**Task**
Starting at the line with "purple rectangle: rotated" and continuing through the final line, set out those lines as a numbered list, skipping blank ones. Leave out the pictures.
begin Supplied data
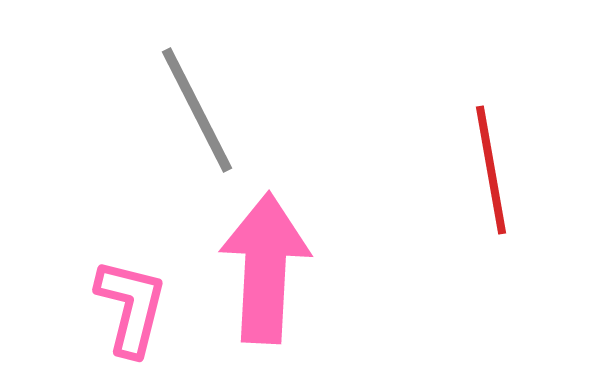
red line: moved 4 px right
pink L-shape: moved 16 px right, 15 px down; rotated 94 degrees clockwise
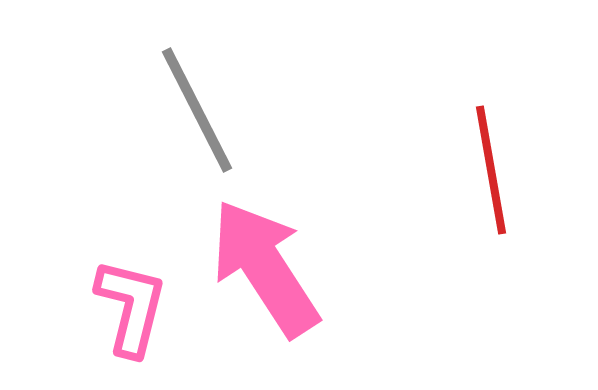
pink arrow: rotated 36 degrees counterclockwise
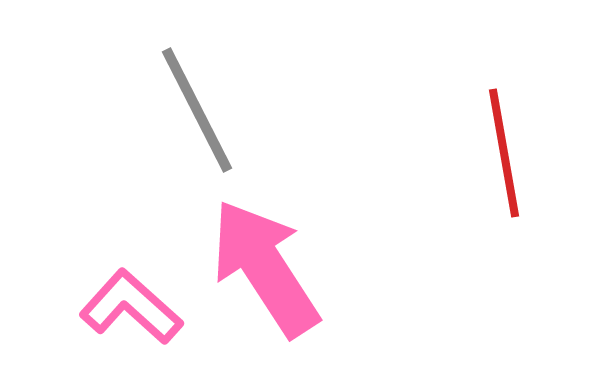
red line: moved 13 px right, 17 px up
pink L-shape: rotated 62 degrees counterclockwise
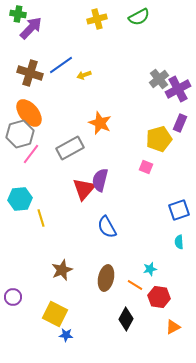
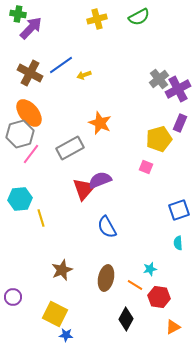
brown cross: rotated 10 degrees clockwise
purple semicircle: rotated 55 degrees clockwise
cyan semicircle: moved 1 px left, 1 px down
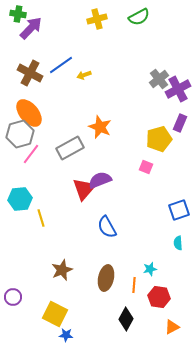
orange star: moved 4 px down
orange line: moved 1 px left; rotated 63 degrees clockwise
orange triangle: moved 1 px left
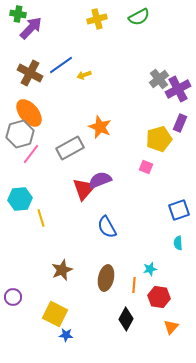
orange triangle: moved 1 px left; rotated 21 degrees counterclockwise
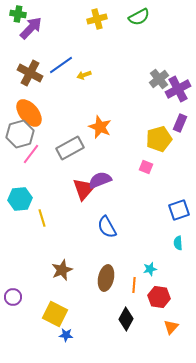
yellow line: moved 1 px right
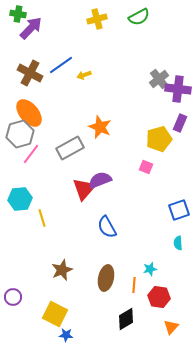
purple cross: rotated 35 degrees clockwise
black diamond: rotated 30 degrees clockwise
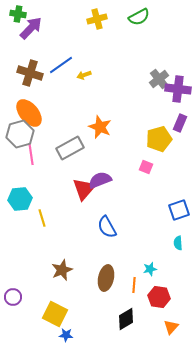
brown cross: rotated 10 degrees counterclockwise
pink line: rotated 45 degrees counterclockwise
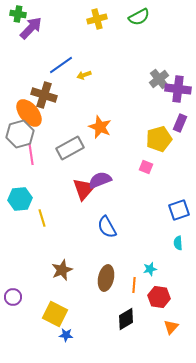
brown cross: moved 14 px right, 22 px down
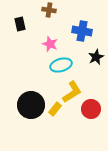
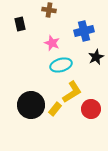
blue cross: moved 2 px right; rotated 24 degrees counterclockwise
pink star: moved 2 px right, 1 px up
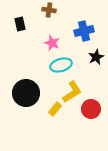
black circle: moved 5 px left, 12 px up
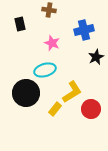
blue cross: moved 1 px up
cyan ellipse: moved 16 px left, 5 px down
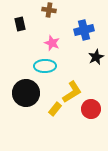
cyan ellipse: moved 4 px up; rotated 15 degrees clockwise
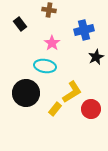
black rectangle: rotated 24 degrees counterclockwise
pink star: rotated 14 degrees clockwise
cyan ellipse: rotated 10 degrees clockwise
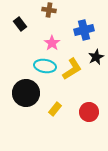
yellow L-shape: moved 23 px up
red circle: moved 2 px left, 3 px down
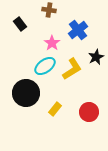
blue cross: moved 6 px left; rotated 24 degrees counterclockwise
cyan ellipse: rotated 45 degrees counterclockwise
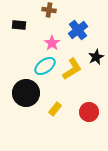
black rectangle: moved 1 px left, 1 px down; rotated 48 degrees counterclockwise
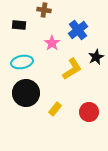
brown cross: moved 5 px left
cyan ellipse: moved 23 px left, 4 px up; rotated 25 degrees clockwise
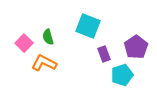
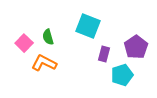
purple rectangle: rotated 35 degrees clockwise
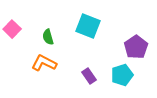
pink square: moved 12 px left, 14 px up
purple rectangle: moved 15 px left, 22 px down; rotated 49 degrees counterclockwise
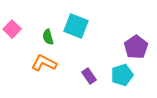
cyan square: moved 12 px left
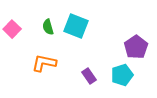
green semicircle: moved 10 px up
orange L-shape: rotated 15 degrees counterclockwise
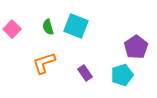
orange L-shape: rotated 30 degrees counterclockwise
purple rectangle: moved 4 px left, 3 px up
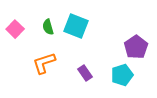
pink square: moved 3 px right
end Supplied data
**Result of this task**
1. purple rectangle: rotated 35 degrees clockwise
2. pink square: moved 12 px left, 14 px up
3. purple rectangle: moved 15 px left, 22 px down; rotated 49 degrees counterclockwise
4. cyan square: moved 12 px left
5. green semicircle: moved 10 px up
6. orange L-shape: rotated 15 degrees counterclockwise
7. orange L-shape: rotated 30 degrees counterclockwise
8. purple rectangle: moved 4 px left, 3 px up
9. pink square: moved 3 px right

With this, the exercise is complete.